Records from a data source
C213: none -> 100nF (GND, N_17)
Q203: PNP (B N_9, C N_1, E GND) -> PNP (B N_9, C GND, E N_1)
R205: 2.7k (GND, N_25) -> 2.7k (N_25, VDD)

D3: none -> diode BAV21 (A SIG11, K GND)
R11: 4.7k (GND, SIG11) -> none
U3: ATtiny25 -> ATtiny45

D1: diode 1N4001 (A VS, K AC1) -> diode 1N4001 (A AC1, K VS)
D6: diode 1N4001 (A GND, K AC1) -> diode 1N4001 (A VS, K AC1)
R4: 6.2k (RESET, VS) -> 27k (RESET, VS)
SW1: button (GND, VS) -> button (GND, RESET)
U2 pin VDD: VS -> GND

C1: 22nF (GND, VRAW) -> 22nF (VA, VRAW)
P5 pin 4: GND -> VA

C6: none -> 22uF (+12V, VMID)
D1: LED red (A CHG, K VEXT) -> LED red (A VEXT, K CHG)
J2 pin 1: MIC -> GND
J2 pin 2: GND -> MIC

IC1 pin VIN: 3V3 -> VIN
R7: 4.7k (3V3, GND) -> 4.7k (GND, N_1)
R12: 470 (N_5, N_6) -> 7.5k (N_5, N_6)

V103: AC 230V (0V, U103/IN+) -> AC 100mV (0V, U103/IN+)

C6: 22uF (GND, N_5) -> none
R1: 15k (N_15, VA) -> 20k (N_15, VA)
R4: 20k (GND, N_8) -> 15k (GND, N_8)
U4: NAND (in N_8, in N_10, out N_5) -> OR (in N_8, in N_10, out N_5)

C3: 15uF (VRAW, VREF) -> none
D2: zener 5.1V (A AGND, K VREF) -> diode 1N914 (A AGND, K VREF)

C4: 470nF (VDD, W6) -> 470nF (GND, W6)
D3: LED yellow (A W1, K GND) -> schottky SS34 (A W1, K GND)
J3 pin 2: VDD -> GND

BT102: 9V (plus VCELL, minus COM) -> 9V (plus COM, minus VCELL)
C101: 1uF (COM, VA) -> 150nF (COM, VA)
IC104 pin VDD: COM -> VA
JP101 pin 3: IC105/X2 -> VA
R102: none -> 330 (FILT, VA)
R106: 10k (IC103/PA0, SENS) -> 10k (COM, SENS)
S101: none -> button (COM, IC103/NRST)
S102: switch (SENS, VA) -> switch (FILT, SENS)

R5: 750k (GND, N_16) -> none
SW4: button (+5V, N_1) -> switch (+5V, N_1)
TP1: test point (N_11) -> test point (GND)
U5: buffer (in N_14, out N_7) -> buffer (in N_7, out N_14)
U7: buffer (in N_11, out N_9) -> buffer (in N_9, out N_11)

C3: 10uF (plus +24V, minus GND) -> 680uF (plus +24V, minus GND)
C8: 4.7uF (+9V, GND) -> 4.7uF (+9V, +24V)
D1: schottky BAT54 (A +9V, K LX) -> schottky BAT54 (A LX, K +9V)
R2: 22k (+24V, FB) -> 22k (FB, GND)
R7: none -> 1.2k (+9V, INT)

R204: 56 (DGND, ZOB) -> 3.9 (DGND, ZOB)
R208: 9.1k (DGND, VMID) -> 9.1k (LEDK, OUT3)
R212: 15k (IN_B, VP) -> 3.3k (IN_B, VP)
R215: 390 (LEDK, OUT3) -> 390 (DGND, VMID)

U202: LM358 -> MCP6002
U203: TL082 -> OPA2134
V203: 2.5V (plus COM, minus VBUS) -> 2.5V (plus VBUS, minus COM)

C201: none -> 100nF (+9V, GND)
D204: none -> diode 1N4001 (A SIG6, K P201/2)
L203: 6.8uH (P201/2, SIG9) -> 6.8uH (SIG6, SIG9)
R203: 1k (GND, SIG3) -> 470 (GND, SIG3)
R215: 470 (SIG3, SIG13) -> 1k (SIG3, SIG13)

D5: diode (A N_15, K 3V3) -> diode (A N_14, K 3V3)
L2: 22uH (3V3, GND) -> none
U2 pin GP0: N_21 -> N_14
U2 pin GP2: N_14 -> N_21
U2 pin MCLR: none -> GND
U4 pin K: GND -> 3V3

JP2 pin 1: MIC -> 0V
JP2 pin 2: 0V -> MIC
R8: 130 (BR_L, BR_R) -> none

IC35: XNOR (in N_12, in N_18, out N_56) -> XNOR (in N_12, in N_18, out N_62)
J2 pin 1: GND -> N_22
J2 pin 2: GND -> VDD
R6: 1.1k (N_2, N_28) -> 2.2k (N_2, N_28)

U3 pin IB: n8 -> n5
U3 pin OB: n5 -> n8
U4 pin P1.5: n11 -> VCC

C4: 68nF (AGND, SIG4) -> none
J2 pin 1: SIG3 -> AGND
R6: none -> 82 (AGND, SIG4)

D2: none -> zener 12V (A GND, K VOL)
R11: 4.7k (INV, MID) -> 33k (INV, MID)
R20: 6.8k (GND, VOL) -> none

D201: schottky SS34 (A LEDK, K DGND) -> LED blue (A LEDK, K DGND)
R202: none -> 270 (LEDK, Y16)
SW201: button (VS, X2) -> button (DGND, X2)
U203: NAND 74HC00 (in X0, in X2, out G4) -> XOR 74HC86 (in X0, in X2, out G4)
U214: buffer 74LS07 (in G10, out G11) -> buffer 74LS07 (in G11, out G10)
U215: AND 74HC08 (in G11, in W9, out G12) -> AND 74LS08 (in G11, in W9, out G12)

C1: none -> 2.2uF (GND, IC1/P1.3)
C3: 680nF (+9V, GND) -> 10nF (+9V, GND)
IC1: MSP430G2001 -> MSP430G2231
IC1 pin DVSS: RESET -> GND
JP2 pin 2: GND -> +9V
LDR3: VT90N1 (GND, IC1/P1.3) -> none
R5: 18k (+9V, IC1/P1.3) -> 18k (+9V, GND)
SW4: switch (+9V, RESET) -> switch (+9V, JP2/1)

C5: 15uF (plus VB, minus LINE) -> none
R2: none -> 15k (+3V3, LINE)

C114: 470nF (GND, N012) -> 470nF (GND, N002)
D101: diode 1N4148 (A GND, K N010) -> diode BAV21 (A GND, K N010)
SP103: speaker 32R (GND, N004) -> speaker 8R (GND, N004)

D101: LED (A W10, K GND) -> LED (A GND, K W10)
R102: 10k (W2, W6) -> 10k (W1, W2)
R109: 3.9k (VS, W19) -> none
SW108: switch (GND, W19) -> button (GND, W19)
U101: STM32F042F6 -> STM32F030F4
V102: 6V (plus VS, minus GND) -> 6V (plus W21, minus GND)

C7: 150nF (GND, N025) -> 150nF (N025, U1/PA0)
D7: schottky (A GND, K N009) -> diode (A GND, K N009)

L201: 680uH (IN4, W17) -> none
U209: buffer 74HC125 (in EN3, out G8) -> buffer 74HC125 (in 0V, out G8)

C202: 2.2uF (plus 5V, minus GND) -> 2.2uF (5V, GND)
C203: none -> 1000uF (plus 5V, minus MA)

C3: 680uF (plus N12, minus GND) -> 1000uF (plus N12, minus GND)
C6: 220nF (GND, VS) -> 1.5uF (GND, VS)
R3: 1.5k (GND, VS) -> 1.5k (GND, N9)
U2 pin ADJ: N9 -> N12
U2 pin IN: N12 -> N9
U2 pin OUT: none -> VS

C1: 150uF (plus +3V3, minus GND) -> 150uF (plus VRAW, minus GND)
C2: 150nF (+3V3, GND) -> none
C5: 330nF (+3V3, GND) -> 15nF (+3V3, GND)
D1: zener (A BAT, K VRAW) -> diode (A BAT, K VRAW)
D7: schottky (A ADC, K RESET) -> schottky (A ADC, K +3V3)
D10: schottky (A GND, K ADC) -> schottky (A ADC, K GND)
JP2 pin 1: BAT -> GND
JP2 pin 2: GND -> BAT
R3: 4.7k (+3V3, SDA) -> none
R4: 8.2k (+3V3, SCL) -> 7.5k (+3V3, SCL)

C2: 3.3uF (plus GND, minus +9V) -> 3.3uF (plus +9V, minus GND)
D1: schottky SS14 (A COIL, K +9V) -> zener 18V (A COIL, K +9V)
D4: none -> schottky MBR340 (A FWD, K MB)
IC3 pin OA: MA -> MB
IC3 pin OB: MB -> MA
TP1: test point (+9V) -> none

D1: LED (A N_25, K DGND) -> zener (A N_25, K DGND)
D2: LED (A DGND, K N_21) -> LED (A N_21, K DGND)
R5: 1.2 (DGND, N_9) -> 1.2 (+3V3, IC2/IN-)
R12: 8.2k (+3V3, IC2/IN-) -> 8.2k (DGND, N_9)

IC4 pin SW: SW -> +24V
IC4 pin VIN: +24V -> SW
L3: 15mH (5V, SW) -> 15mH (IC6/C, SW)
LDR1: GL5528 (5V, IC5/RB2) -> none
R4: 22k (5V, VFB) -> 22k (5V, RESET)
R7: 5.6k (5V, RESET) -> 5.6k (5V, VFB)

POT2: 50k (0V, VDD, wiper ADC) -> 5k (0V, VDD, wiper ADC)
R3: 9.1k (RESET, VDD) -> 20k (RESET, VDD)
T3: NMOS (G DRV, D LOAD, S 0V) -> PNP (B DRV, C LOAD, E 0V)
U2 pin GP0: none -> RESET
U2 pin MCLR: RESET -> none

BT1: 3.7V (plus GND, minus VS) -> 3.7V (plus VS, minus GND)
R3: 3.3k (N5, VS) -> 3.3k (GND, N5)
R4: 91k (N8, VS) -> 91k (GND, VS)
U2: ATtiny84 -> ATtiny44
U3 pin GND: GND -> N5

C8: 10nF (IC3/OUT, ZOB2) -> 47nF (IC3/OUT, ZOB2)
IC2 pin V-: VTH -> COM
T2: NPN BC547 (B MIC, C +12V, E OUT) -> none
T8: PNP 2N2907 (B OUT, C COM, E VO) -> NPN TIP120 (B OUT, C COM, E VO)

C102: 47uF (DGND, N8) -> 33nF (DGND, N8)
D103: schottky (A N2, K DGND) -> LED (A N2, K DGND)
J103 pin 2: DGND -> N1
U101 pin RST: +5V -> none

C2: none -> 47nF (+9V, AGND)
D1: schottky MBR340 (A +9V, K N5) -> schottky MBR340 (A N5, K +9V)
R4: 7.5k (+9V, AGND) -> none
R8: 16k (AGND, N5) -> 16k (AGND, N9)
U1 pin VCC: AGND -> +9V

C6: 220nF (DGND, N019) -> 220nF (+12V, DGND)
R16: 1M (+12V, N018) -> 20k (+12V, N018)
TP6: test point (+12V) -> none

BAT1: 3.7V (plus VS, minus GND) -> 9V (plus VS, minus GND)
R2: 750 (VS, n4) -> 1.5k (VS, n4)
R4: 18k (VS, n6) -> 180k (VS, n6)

■ TASK DETAILS
What are the lines, exactly as written above, from the line with "JP2 pin 2: GND -> +9V" to the line with "R5: 1.2 (DGND, N_9) -> 1.2 (+3V3, IC2/IN-)", both included? Output only those.

■ YOUR SOLUTION
JP2 pin 2: GND -> +9V
LDR3: VT90N1 (GND, IC1/P1.3) -> none
R5: 18k (+9V, IC1/P1.3) -> 18k (+9V, GND)
SW4: switch (+9V, RESET) -> switch (+9V, JP2/1)

C5: 15uF (plus VB, minus LINE) -> none
R2: none -> 15k (+3V3, LINE)

C114: 470nF (GND, N012) -> 470nF (GND, N002)
D101: diode 1N4148 (A GND, K N010) -> diode BAV21 (A GND, K N010)
SP103: speaker 32R (GND, N004) -> speaker 8R (GND, N004)

D101: LED (A W10, K GND) -> LED (A GND, K W10)
R102: 10k (W2, W6) -> 10k (W1, W2)
R109: 3.9k (VS, W19) -> none
SW108: switch (GND, W19) -> button (GND, W19)
U101: STM32F042F6 -> STM32F030F4
V102: 6V (plus VS, minus GND) -> 6V (plus W21, minus GND)

C7: 150nF (GND, N025) -> 150nF (N025, U1/PA0)
D7: schottky (A GND, K N009) -> diode (A GND, K N009)

L201: 680uH (IN4, W17) -> none
U209: buffer 74HC125 (in EN3, out G8) -> buffer 74HC125 (in 0V, out G8)

C202: 2.2uF (plus 5V, minus GND) -> 2.2uF (5V, GND)
C203: none -> 1000uF (plus 5V, minus MA)

C3: 680uF (plus N12, minus GND) -> 1000uF (plus N12, minus GND)
C6: 220nF (GND, VS) -> 1.5uF (GND, VS)
R3: 1.5k (GND, VS) -> 1.5k (GND, N9)
U2 pin ADJ: N9 -> N12
U2 pin IN: N12 -> N9
U2 pin OUT: none -> VS

C1: 150uF (plus +3V3, minus GND) -> 150uF (plus VRAW, minus GND)
C2: 150nF (+3V3, GND) -> none
C5: 330nF (+3V3, GND) -> 15nF (+3V3, GND)
D1: zener (A BAT, K VRAW) -> diode (A BAT, K VRAW)
D7: schottky (A ADC, K RESET) -> schottky (A ADC, K +3V3)
D10: schottky (A GND, K ADC) -> schottky (A ADC, K GND)
JP2 pin 1: BAT -> GND
JP2 pin 2: GND -> BAT
R3: 4.7k (+3V3, SDA) -> none
R4: 8.2k (+3V3, SCL) -> 7.5k (+3V3, SCL)

C2: 3.3uF (plus GND, minus +9V) -> 3.3uF (plus +9V, minus GND)
D1: schottky SS14 (A COIL, K +9V) -> zener 18V (A COIL, K +9V)
D4: none -> schottky MBR340 (A FWD, K MB)
IC3 pin OA: MA -> MB
IC3 pin OB: MB -> MA
TP1: test point (+9V) -> none

D1: LED (A N_25, K DGND) -> zener (A N_25, K DGND)
D2: LED (A DGND, K N_21) -> LED (A N_21, K DGND)
R5: 1.2 (DGND, N_9) -> 1.2 (+3V3, IC2/IN-)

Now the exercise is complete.